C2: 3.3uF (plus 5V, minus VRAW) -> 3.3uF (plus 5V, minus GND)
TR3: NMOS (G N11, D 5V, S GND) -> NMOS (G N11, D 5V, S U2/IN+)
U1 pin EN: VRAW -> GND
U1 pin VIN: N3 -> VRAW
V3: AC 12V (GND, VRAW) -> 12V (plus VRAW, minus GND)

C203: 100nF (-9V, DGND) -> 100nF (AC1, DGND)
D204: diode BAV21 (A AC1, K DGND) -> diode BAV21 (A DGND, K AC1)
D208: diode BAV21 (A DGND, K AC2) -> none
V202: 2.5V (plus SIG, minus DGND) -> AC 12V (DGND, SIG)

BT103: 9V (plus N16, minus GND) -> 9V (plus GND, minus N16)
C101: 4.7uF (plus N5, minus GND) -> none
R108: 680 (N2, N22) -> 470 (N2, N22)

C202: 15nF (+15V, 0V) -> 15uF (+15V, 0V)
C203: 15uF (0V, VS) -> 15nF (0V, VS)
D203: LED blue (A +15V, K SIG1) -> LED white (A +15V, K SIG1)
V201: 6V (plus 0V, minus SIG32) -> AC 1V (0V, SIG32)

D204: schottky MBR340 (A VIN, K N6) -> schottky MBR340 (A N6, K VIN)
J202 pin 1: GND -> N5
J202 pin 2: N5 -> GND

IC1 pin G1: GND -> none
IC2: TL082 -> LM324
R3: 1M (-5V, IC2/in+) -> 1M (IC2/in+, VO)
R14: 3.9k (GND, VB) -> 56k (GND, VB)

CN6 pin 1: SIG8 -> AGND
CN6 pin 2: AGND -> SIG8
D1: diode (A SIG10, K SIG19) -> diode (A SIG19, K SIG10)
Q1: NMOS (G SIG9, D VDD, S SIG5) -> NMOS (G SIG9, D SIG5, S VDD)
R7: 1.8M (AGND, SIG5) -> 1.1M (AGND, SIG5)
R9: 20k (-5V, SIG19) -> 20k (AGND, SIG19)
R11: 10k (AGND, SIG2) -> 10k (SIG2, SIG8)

### Exercise
Each entry above must be retyped exactly.

### Written response
C2: 3.3uF (plus 5V, minus VRAW) -> 3.3uF (plus 5V, minus GND)
TR3: NMOS (G N11, D 5V, S GND) -> NMOS (G N11, D 5V, S U2/IN+)
U1 pin EN: VRAW -> GND
U1 pin VIN: N3 -> VRAW
V3: AC 12V (GND, VRAW) -> 12V (plus VRAW, minus GND)

C203: 100nF (-9V, DGND) -> 100nF (AC1, DGND)
D204: diode BAV21 (A AC1, K DGND) -> diode BAV21 (A DGND, K AC1)
D208: diode BAV21 (A DGND, K AC2) -> none
V202: 2.5V (plus SIG, minus DGND) -> AC 12V (DGND, SIG)

BT103: 9V (plus N16, minus GND) -> 9V (plus GND, minus N16)
C101: 4.7uF (plus N5, minus GND) -> none
R108: 680 (N2, N22) -> 470 (N2, N22)

C202: 15nF (+15V, 0V) -> 15uF (+15V, 0V)
C203: 15uF (0V, VS) -> 15nF (0V, VS)
D203: LED blue (A +15V, K SIG1) -> LED white (A +15V, K SIG1)
V201: 6V (plus 0V, minus SIG32) -> AC 1V (0V, SIG32)

D204: schottky MBR340 (A VIN, K N6) -> schottky MBR340 (A N6, K VIN)
J202 pin 1: GND -> N5
J202 pin 2: N5 -> GND

IC1 pin G1: GND -> none
IC2: TL082 -> LM324
R3: 1M (-5V, IC2/in+) -> 1M (IC2/in+, VO)
R14: 3.9k (GND, VB) -> 56k (GND, VB)

CN6 pin 1: SIG8 -> AGND
CN6 pin 2: AGND -> SIG8
D1: diode (A SIG10, K SIG19) -> diode (A SIG19, K SIG10)
Q1: NMOS (G SIG9, D VDD, S SIG5) -> NMOS (G SIG9, D SIG5, S VDD)
R7: 1.8M (AGND, SIG5) -> 1.1M (AGND, SIG5)
R9: 20k (-5V, SIG19) -> 20k (AGND, SIG19)
R11: 10k (AGND, SIG2) -> 10k (SIG2, SIG8)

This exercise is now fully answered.